#### [INSTRUCTIONS FOR THE TASK]
Every line in the records below that holds the word "none" is to be copied.

--------------------------------------------------

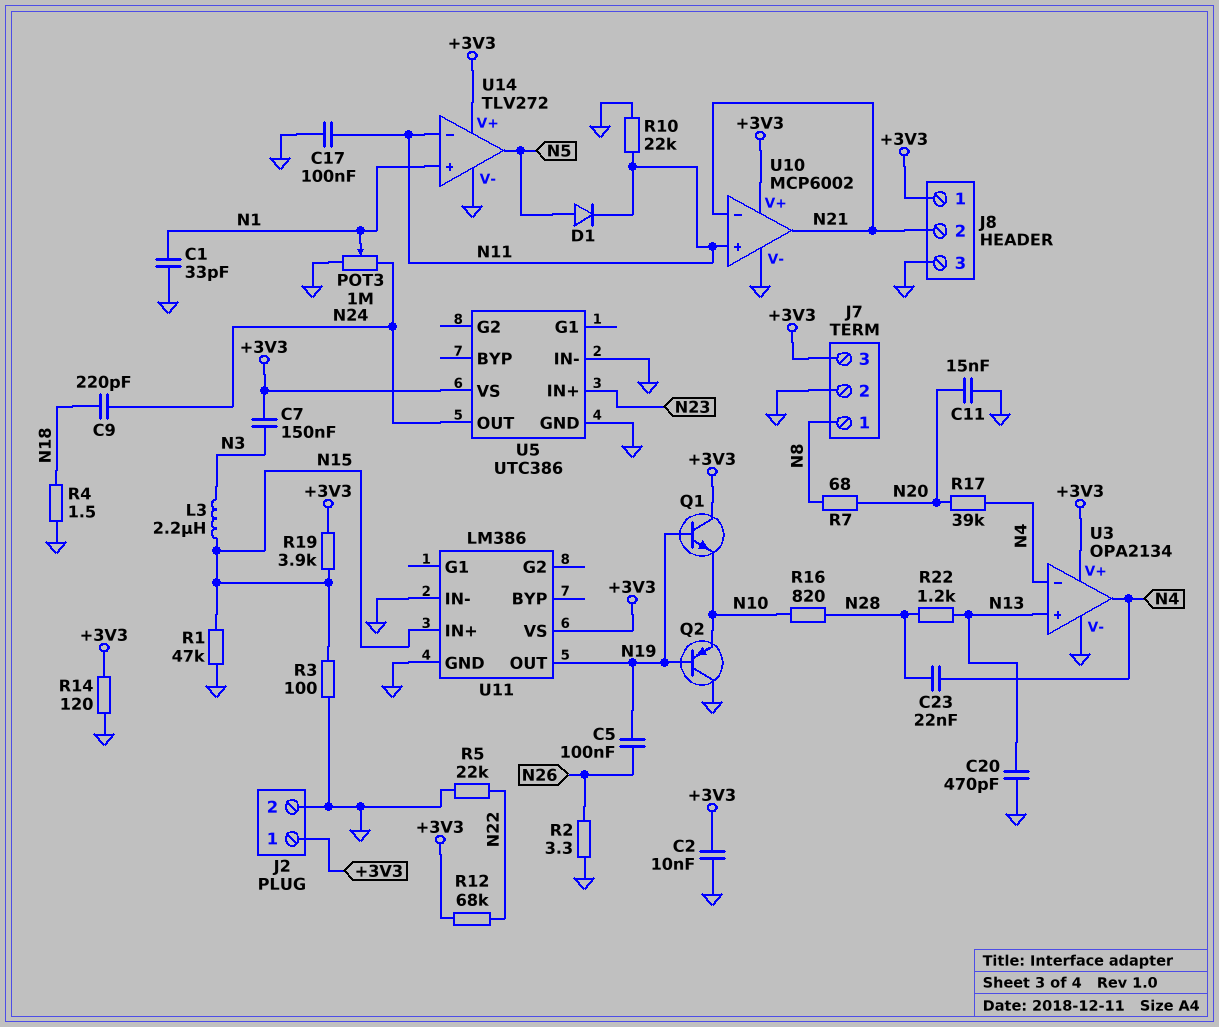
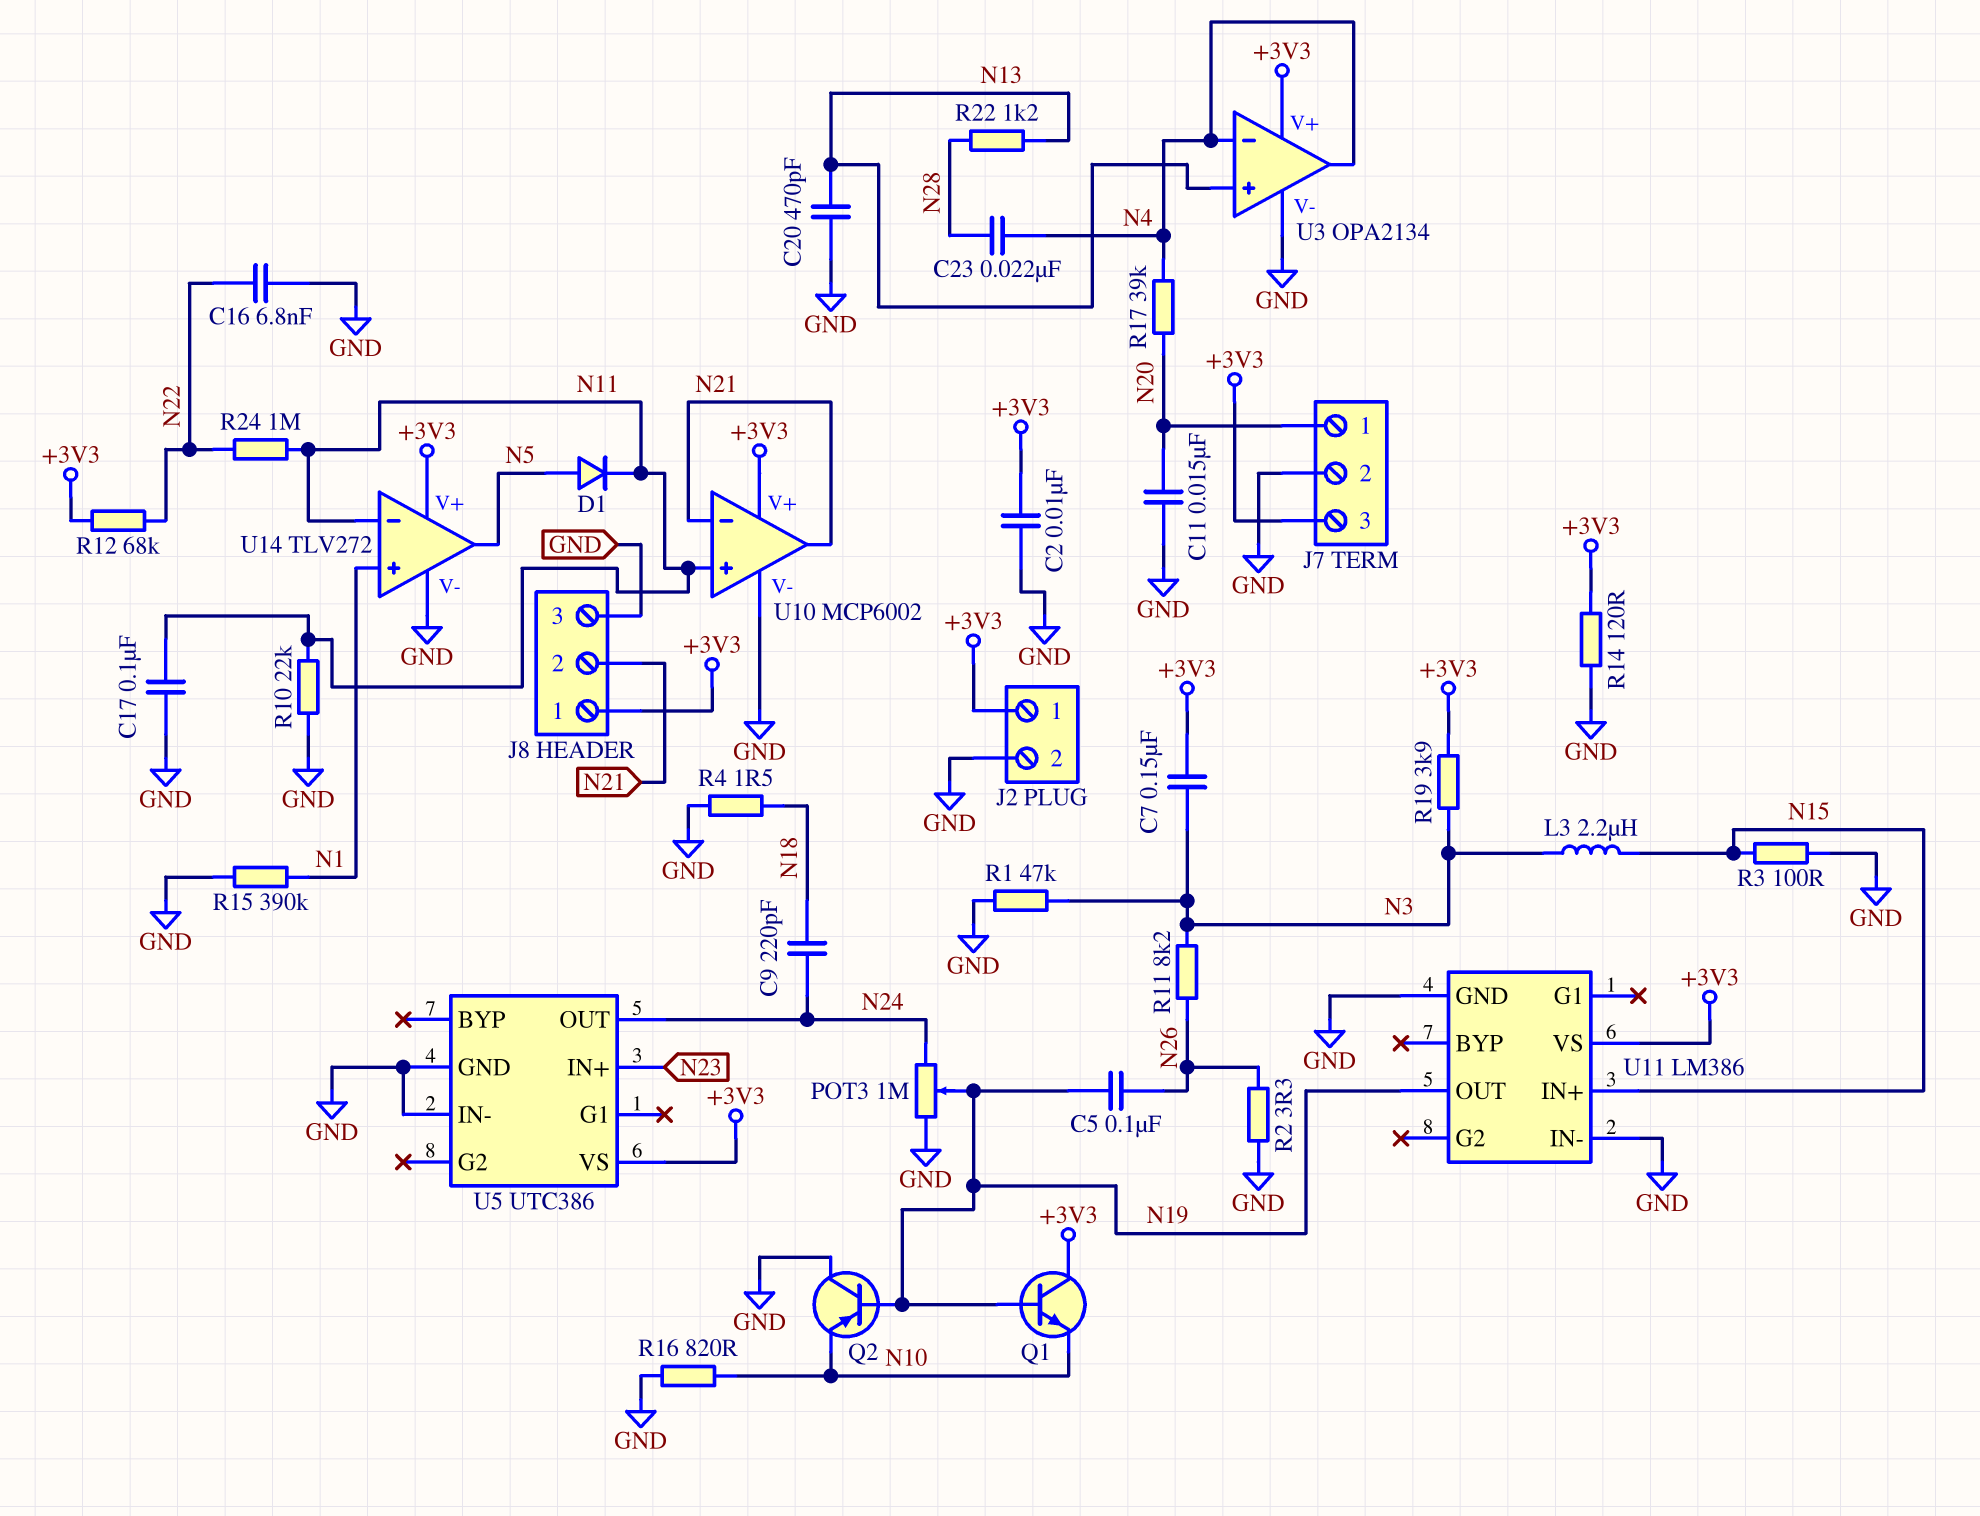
C1: 33pF (GND, N1) -> none
C16: none -> 6.8nF (GND, N22)
J7 pin 1: N8 -> N20
POT3: 1M (GND, N24, wiper N1) -> 1M (GND, N24, wiper N19)
R1: 47k (GND, N15) -> 47k (GND, N3)
R5: 22k (GND, N22) -> none
R7: 68 (N8, N20) -> none
R11: none -> 8.2k (N3, N26)
R15: none -> 390k (GND, N1)
R16: 820 (N10, N28) -> 820 (GND, N10)
R19: 3.9k (+3V3, N15) -> 3.9k (+3V3, N3)
R24: none -> 1M (N11, N22)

--------------------------------------------------

#### [SOLUTION FOR THIS PROBLEM]
C1: 33pF (GND, N1) -> none
C16: none -> 6.8nF (GND, N22)
R5: 22k (GND, N22) -> none
R7: 68 (N8, N20) -> none
R11: none -> 8.2k (N3, N26)
R15: none -> 390k (GND, N1)
R24: none -> 1M (N11, N22)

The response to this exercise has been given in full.